Stored data entries:
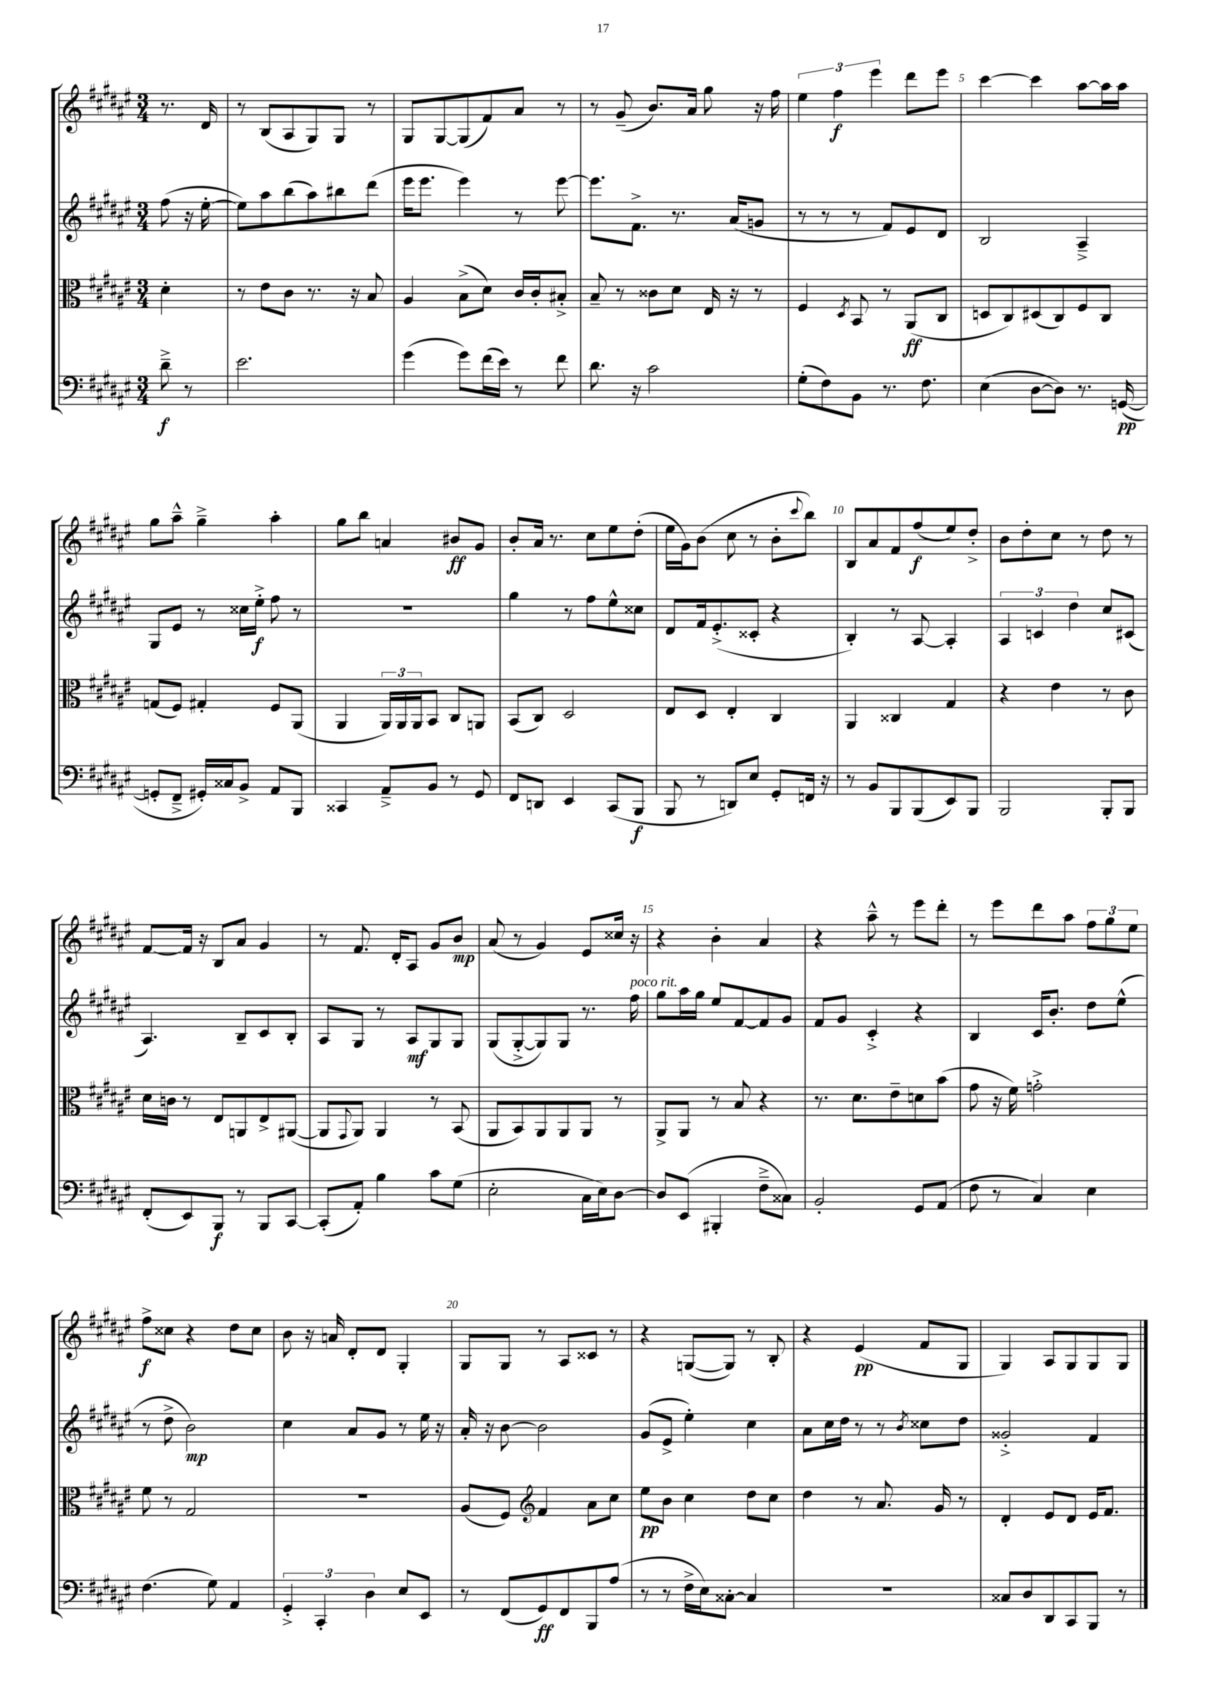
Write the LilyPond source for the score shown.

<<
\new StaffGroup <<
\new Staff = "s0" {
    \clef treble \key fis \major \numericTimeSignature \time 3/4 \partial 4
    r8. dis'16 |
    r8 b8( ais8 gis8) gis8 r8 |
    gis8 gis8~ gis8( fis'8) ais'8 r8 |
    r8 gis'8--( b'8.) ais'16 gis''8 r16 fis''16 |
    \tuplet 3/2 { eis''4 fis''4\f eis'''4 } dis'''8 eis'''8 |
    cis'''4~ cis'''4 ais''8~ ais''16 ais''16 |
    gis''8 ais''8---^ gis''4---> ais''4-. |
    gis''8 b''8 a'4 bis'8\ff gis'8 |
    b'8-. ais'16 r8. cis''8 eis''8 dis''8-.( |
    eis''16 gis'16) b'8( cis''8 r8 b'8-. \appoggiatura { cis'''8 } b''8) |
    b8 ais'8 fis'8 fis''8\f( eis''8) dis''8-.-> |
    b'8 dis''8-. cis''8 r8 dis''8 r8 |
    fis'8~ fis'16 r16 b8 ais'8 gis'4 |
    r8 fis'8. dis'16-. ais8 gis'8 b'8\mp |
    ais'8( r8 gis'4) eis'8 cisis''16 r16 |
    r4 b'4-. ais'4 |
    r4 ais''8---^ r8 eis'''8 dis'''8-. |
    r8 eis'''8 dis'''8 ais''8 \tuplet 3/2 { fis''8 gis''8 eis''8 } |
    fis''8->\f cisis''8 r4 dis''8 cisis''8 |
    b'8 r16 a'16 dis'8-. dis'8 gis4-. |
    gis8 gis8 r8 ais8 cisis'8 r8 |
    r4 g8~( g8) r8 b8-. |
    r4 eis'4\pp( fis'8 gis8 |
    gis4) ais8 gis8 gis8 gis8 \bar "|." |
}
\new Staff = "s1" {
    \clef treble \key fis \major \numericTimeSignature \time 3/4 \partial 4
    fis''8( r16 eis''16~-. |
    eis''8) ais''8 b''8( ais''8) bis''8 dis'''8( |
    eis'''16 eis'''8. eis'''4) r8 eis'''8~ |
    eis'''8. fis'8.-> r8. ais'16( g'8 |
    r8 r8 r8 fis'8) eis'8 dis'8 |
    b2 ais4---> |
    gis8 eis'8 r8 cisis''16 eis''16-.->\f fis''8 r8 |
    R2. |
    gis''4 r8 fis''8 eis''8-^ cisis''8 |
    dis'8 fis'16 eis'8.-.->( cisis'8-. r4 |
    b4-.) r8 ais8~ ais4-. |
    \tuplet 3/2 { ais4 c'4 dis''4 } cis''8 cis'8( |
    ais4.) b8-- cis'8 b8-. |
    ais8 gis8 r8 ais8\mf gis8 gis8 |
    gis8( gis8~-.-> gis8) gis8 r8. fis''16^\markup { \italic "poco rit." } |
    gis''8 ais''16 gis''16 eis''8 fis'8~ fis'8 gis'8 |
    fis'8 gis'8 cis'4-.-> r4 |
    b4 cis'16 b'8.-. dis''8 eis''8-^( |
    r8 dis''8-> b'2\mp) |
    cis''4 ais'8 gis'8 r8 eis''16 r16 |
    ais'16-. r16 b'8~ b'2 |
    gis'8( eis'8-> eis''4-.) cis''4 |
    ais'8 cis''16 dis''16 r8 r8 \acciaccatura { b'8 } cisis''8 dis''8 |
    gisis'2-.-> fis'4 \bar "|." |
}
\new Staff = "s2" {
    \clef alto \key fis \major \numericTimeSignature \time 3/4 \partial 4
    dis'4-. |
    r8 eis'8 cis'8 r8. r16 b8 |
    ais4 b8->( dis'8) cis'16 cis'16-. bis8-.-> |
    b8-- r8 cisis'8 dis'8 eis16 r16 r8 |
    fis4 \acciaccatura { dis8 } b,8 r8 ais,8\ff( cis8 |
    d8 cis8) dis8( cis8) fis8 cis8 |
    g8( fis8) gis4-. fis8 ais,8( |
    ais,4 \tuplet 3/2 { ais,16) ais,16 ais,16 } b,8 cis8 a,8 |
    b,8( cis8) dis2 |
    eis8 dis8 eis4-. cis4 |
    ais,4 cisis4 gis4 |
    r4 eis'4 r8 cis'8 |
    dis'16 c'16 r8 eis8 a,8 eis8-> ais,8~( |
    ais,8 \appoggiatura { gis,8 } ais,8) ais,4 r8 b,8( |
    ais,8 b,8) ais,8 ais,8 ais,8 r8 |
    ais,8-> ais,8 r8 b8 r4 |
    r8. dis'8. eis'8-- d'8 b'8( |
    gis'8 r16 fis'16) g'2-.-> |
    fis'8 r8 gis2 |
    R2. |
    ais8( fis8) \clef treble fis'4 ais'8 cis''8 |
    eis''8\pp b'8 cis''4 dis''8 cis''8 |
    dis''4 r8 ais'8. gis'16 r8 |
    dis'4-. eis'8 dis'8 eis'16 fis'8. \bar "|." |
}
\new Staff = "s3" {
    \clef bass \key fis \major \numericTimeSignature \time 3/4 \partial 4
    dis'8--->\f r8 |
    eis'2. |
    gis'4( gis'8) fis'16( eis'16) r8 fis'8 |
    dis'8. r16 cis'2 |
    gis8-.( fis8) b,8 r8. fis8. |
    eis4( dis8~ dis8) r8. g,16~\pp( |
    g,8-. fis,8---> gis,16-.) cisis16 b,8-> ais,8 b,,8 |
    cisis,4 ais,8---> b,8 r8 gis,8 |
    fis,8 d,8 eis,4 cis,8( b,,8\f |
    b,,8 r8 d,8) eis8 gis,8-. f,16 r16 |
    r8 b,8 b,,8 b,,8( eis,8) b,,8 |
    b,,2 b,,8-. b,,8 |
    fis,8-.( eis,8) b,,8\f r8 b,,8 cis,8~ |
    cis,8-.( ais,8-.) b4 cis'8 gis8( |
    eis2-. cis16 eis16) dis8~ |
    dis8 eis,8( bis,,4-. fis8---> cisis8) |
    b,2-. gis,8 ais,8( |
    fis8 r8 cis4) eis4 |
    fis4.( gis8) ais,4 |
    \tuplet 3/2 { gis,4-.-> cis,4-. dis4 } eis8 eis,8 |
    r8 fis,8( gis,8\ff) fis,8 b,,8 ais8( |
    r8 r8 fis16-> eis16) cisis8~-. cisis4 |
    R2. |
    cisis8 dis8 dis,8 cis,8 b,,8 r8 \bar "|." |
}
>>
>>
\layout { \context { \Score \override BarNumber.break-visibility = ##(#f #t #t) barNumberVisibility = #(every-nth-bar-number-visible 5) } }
---
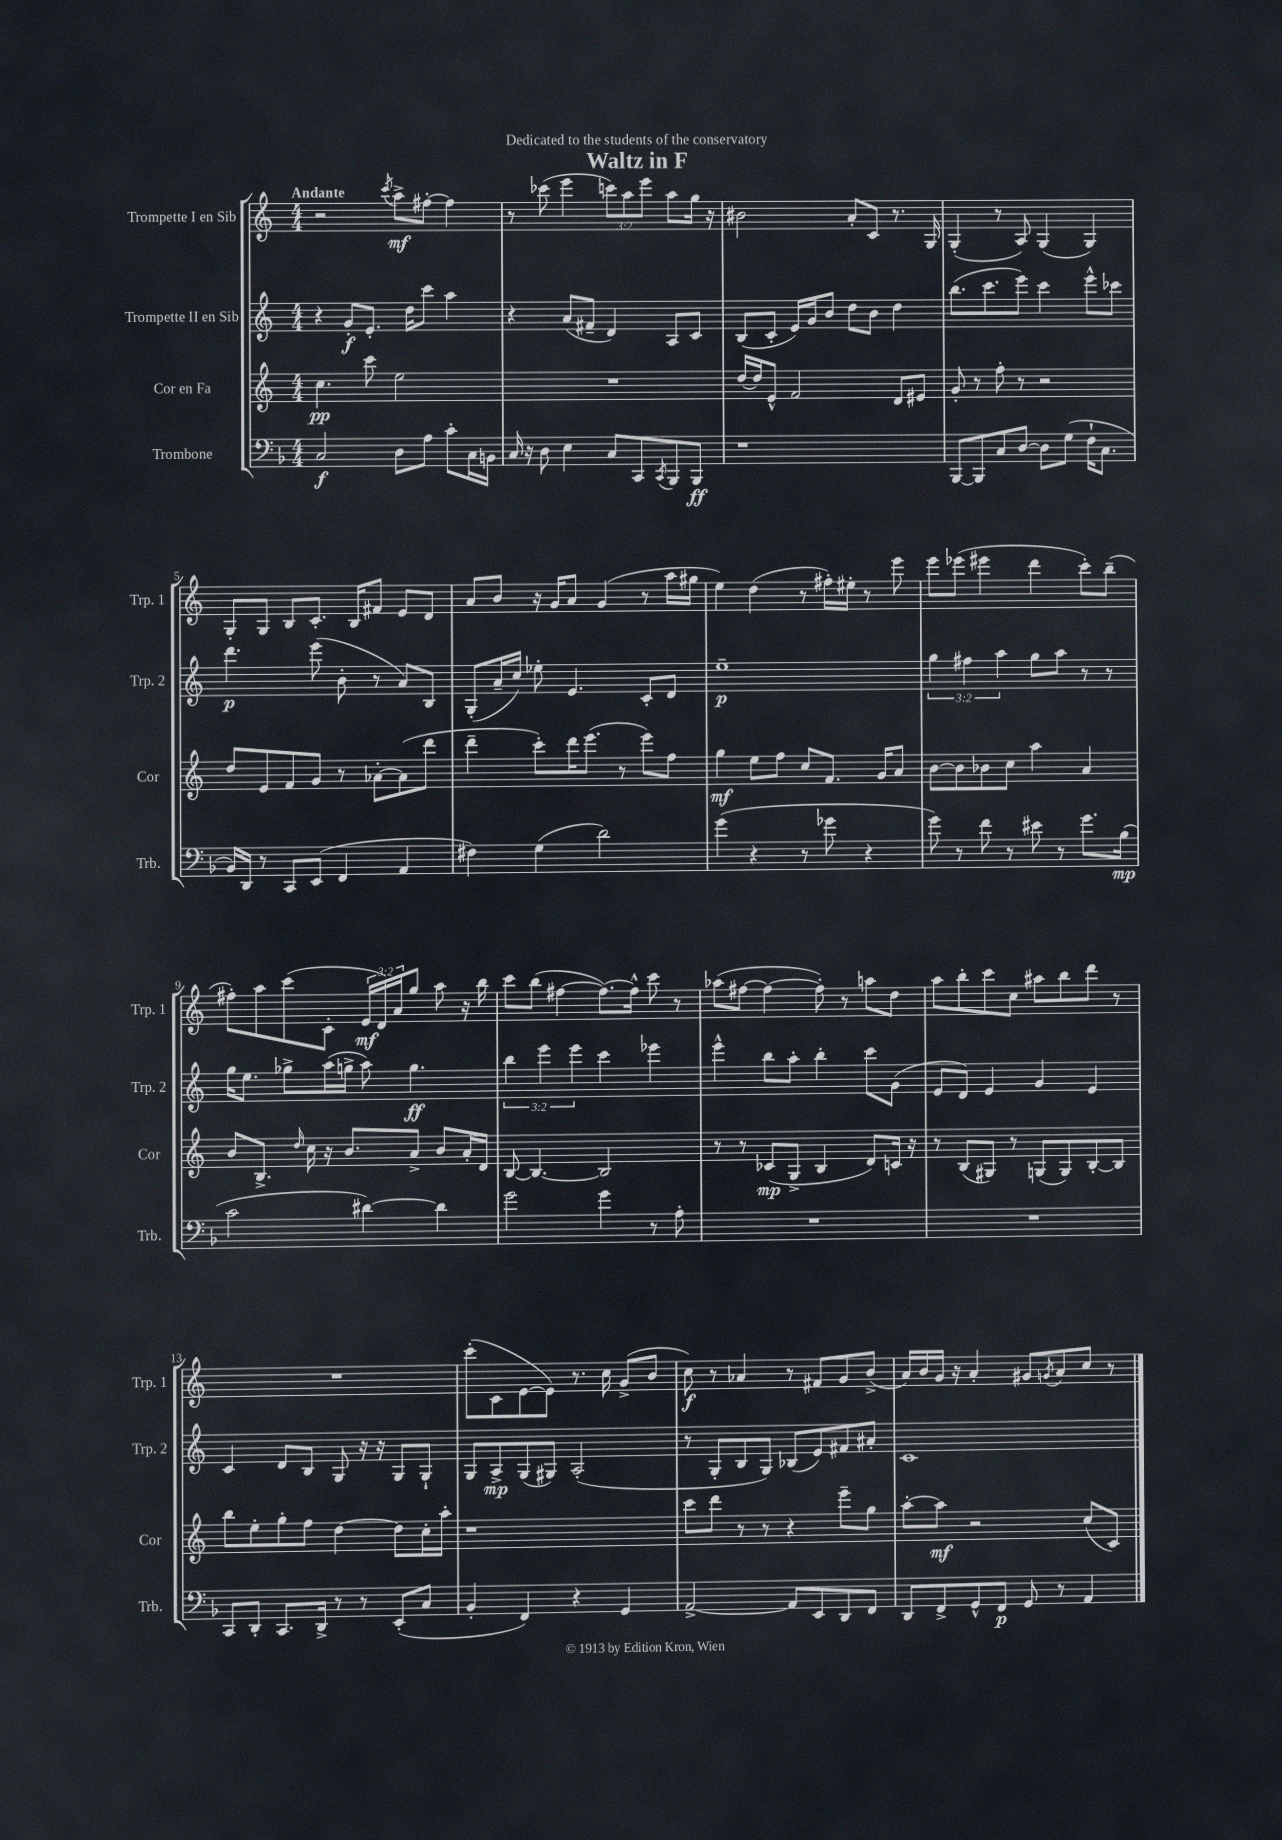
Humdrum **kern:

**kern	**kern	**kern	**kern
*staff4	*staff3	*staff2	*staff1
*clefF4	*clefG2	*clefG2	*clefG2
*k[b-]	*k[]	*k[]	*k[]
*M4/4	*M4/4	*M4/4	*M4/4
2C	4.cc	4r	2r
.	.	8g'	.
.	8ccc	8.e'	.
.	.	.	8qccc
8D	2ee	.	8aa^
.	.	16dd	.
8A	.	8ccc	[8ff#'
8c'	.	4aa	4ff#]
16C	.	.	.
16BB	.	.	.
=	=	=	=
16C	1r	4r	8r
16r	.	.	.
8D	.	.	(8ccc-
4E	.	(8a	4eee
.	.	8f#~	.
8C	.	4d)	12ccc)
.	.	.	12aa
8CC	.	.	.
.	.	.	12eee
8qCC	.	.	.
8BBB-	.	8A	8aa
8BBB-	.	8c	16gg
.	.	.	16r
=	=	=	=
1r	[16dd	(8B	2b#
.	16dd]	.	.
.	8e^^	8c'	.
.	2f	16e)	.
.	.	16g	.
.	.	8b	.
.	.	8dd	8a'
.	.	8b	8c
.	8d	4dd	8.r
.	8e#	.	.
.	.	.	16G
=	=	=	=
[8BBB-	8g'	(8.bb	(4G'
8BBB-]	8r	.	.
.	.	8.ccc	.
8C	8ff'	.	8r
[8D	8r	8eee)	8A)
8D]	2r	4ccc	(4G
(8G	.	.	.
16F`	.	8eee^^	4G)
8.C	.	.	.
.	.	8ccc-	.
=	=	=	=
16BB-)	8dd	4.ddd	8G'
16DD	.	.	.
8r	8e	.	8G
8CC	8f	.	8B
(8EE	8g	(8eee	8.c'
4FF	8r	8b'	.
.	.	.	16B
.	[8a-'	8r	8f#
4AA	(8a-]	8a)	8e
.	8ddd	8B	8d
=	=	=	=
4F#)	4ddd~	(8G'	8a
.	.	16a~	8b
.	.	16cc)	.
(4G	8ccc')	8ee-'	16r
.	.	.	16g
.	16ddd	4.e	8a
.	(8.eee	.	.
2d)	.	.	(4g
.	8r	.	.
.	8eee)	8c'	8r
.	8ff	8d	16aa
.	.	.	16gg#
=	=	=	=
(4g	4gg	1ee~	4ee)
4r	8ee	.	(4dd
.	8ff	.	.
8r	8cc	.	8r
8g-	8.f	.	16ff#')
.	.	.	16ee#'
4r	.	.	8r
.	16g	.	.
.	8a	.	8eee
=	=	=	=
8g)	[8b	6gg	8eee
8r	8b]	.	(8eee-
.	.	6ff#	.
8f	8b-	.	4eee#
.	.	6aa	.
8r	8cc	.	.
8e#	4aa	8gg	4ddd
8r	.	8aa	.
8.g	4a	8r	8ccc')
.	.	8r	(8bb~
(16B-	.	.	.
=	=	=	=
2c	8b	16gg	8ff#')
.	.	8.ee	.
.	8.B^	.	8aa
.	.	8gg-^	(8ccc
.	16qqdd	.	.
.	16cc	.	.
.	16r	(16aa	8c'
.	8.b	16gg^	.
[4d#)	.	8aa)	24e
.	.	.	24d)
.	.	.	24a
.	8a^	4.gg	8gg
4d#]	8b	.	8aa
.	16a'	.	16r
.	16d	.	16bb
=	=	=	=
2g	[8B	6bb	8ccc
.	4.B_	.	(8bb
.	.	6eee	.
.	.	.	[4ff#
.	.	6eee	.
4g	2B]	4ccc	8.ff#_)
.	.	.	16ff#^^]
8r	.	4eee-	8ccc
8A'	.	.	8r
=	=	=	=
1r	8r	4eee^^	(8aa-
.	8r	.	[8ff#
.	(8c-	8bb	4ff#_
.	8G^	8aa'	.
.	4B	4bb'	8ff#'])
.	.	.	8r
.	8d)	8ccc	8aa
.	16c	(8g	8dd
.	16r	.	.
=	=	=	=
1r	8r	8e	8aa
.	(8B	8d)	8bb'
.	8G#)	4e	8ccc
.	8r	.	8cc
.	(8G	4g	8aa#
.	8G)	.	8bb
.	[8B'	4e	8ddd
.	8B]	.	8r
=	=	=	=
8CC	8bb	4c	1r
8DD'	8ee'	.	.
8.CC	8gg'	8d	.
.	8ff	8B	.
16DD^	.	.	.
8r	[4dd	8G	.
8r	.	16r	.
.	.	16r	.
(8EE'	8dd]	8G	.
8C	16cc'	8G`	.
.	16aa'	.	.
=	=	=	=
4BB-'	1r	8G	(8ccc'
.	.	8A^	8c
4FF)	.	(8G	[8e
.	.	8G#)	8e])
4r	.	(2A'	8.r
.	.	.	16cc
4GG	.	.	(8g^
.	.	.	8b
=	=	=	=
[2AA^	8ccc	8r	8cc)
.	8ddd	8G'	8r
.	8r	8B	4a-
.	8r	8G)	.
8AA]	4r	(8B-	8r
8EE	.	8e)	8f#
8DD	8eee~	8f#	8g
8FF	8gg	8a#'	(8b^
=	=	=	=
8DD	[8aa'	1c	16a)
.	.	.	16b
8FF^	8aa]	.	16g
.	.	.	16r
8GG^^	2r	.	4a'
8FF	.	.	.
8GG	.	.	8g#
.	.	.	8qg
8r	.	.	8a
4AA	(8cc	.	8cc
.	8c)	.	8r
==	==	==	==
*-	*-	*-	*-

■ What the task requires ■
Gather every line of the material that contains the string "time" and copy each one out in full.

■ Exercise result ■
    \clef treble \key fis \major \numericTimeSignature \time 3/4 \partial 4
    \clef treble \key fis \major \numericTimeSignature \time 3/4 \partial 4
    \clef alto \key fis \major \numericTimeSignature \time 3/4 \partial 4
    \clef bass \key fis \major \numericTimeSignature \time 3/4 \partial 4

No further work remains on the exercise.